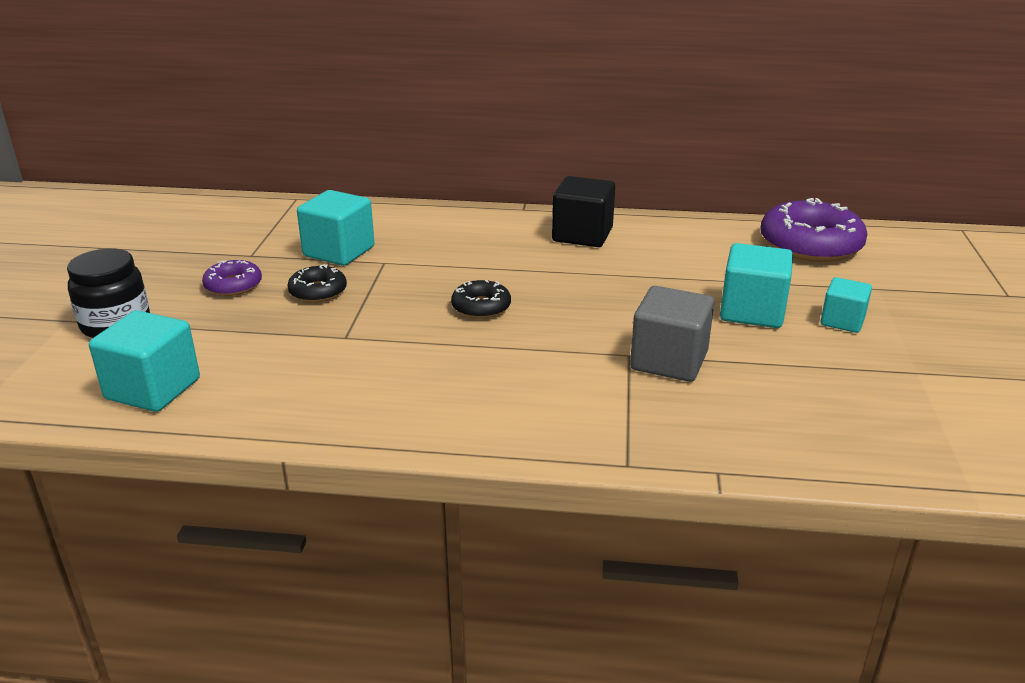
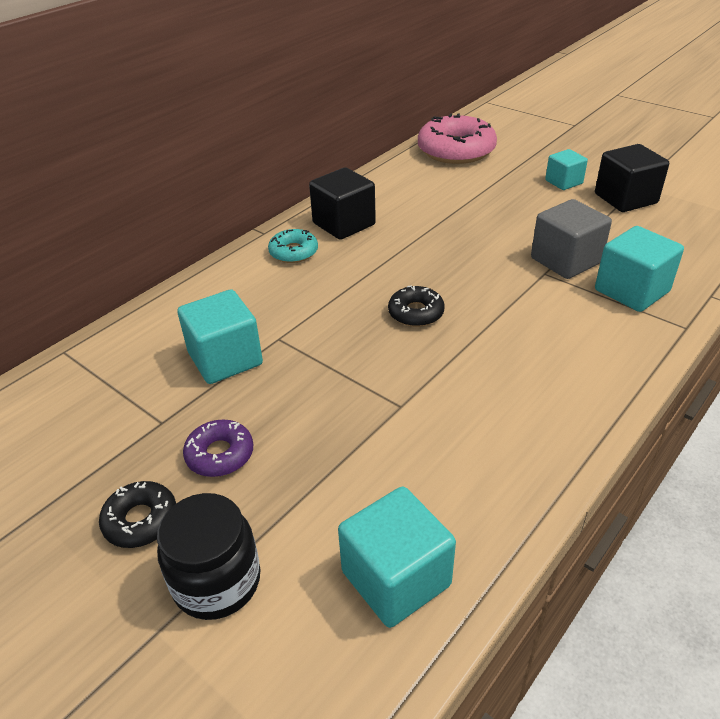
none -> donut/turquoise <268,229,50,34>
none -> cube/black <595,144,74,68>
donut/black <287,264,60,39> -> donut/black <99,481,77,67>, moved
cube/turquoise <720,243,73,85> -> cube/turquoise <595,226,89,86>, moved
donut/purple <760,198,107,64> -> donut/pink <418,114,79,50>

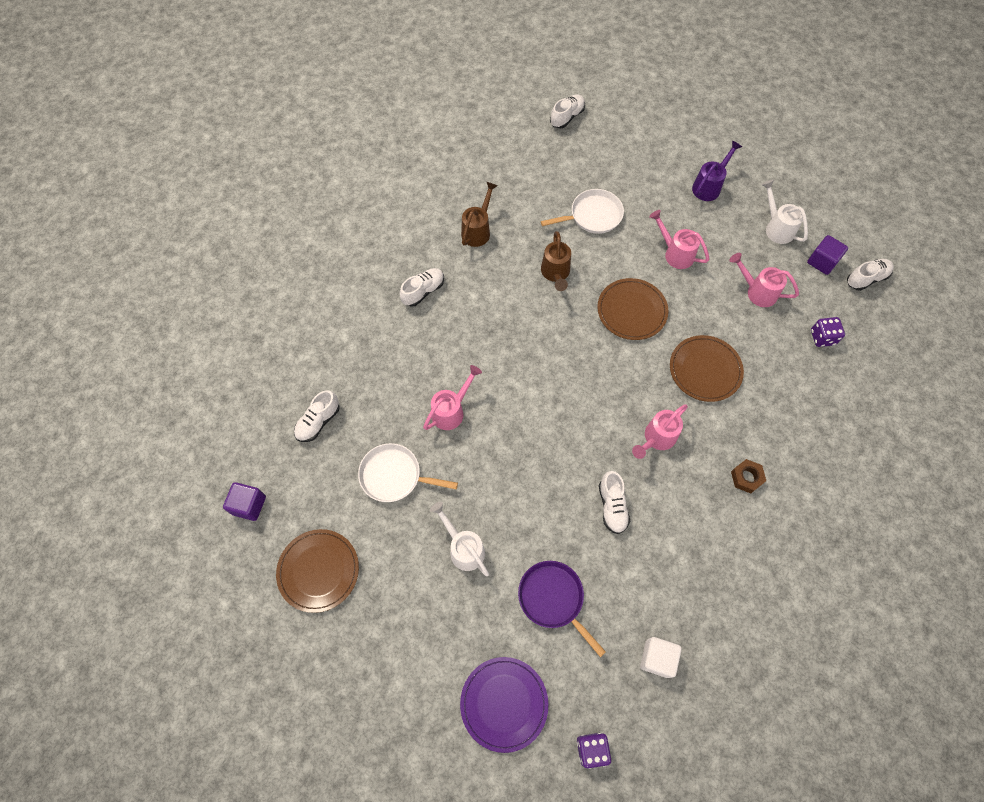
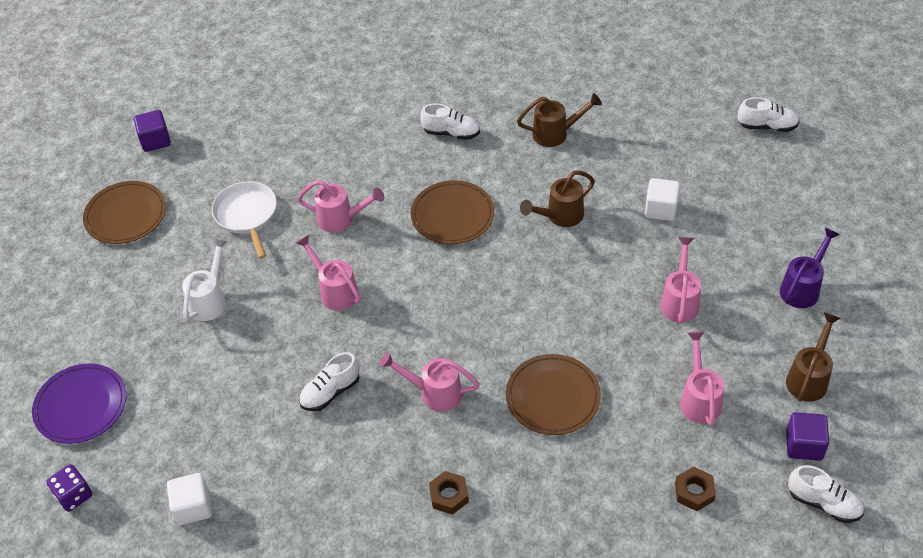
shoe/white <294,390,46,52> -> none
pan/purple <518,561,88,96> -> none
none -> watering can/pink <296,234,65,77>
plate/brown <597,278,71,62> -> plate/brown <411,180,84,64>, moved
pan/white <541,189,83,45> -> cube/white <645,178,35,43>
dice/purple <811,317,34,30> -> nut/brown <675,467,41,44>
watering can/white <761,180,47,64> -> watering can/brown <786,312,54,90>
watering can/purple <692,140,50,61> -> watering can/purple <780,227,60,81>, 60 degrees counterclockwise

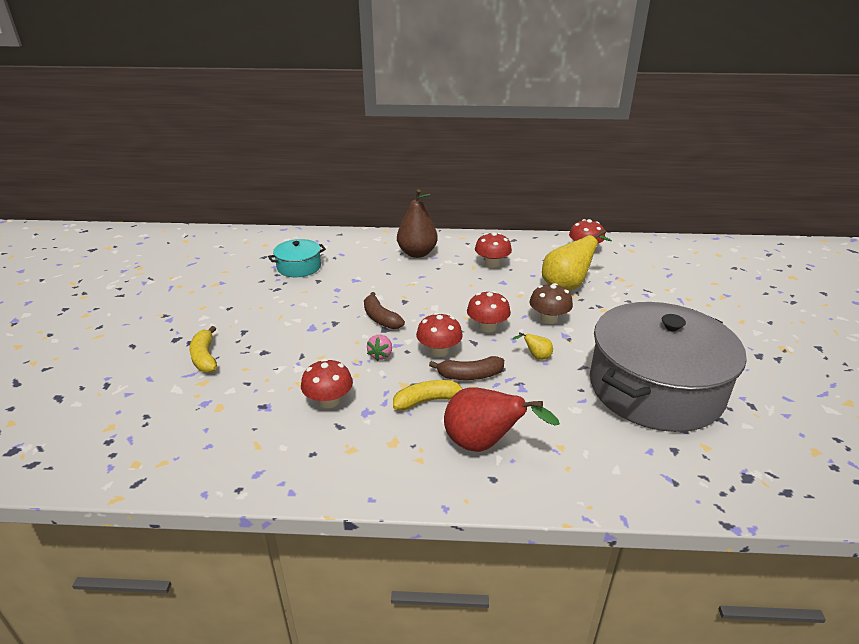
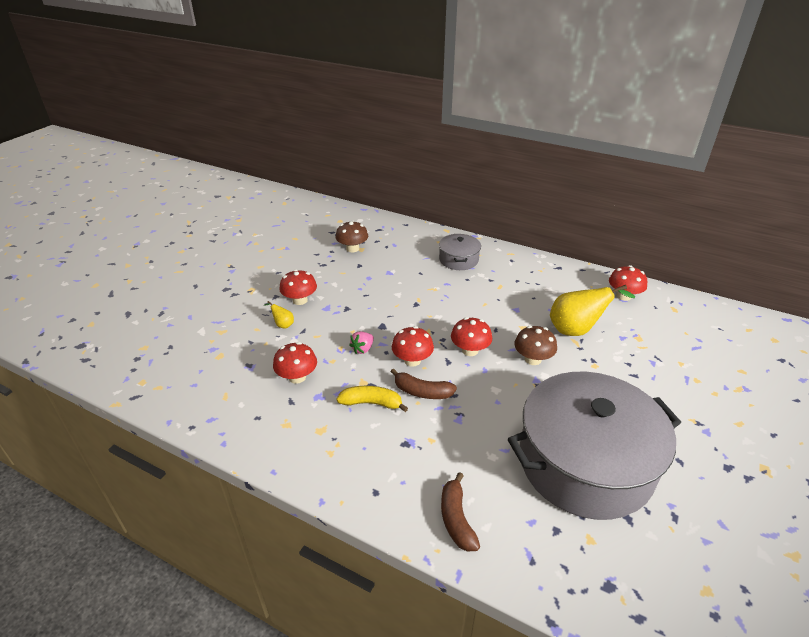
banana/yellow <189,326,28,47> -> none
pear/red <444,387,116,65> -> none
banana/brown <364,292,41,37> -> banana/brown <441,472,39,80>, moved
mushroom/red <475,232,37,36> -> mushroom/red <279,269,38,36>, moved
pear/yellow <512,332,41,28> -> pear/yellow <264,301,30,28>, moved
pot/turquoise <268,239,58,38> -> mushroom/brown <336,220,32,32>
pear/brown <397,189,41,69> -> pot/grey <439,234,42,36>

☆ ☆ ☆ ☆ ☆ ☆ ☆

### Work to be completed:
Reproduce every record in full. Leave out the images.

### Written solution:
none -> donut/turquoise <268,229,50,34>
none -> cube/black <595,144,74,68>
donut/black <287,264,60,39> -> donut/black <99,481,77,67>, moved
cube/turquoise <720,243,73,85> -> cube/turquoise <595,226,89,86>, moved
donut/purple <760,198,107,64> -> donut/pink <418,114,79,50>

shoe/white <294,390,46,52> -> none
pan/purple <518,561,88,96> -> none
none -> watering can/pink <296,234,65,77>
plate/brown <597,278,71,62> -> plate/brown <411,180,84,64>, moved
pan/white <541,189,83,45> -> cube/white <645,178,35,43>
dice/purple <811,317,34,30> -> nut/brown <675,467,41,44>
watering can/white <761,180,47,64> -> watering can/brown <786,312,54,90>
watering can/purple <692,140,50,61> -> watering can/purple <780,227,60,81>, 60 degrees counterclockwise

banana/yellow <189,326,28,47> -> none
pear/red <444,387,116,65> -> none
banana/brown <364,292,41,37> -> banana/brown <441,472,39,80>, moved
mushroom/red <475,232,37,36> -> mushroom/red <279,269,38,36>, moved
pear/yellow <512,332,41,28> -> pear/yellow <264,301,30,28>, moved
pot/turquoise <268,239,58,38> -> mushroom/brown <336,220,32,32>
pear/brown <397,189,41,69> -> pot/grey <439,234,42,36>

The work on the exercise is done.